**Your instructions**. Work through the data below and give the number of lines holding "cube", nothing more.

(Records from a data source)
*-*-*

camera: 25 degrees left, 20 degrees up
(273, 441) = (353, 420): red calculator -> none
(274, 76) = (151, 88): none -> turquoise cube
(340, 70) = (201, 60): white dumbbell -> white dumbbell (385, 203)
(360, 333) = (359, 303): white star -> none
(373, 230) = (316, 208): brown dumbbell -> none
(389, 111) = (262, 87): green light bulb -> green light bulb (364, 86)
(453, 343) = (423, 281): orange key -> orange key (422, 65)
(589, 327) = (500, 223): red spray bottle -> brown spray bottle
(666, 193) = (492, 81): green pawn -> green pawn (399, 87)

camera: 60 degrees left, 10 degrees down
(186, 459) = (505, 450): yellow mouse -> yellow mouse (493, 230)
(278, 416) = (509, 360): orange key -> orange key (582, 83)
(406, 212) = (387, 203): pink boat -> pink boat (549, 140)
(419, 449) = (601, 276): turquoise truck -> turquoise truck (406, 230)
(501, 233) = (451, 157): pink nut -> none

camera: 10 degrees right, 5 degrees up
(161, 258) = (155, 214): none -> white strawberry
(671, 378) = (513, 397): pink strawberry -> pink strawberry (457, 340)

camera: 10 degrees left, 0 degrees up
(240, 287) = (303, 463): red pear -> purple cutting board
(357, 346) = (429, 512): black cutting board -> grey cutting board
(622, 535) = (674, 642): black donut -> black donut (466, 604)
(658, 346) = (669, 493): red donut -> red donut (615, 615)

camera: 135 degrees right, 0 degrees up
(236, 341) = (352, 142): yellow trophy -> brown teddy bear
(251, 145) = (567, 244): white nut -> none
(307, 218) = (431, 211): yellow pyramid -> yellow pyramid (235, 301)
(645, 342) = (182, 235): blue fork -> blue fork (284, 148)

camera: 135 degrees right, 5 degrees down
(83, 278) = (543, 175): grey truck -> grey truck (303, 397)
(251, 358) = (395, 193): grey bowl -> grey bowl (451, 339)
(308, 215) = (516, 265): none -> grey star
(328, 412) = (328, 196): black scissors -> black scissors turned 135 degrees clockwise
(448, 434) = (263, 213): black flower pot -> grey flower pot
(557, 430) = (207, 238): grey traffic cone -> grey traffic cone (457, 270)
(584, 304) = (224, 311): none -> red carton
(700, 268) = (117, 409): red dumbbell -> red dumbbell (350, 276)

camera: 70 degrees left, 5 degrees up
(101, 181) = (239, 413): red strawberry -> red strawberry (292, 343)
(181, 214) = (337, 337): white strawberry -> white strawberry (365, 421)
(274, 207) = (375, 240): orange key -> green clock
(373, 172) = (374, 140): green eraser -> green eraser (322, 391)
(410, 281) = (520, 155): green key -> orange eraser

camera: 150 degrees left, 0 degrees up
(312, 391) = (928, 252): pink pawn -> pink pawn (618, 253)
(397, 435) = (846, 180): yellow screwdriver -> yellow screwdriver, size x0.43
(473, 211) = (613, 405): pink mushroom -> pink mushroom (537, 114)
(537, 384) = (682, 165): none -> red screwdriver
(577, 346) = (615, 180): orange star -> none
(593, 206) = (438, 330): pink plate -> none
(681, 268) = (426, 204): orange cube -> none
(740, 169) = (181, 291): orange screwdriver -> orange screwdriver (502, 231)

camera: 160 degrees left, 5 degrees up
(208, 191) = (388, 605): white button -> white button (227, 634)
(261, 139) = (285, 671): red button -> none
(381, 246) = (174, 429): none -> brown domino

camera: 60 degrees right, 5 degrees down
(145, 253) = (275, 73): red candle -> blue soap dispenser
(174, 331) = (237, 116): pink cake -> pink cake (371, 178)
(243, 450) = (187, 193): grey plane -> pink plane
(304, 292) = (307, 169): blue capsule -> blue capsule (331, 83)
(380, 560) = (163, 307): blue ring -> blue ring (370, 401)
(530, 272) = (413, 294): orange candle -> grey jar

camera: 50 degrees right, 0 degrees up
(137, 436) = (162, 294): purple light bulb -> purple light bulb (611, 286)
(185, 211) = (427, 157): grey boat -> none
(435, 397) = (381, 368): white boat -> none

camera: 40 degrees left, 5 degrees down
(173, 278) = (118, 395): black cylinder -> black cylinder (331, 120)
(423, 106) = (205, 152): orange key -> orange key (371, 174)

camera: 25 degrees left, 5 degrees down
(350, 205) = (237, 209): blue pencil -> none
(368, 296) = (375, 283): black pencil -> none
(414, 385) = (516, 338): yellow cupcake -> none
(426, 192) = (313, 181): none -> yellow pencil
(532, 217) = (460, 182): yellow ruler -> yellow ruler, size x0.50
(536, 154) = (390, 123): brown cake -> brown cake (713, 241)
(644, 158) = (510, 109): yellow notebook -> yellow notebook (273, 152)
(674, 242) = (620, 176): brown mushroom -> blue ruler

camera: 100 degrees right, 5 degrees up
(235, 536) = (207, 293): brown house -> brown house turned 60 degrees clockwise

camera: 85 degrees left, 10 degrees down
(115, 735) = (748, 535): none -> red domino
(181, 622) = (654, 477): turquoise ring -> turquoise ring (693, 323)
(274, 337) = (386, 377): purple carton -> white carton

*-*-*

**Written answer**. 2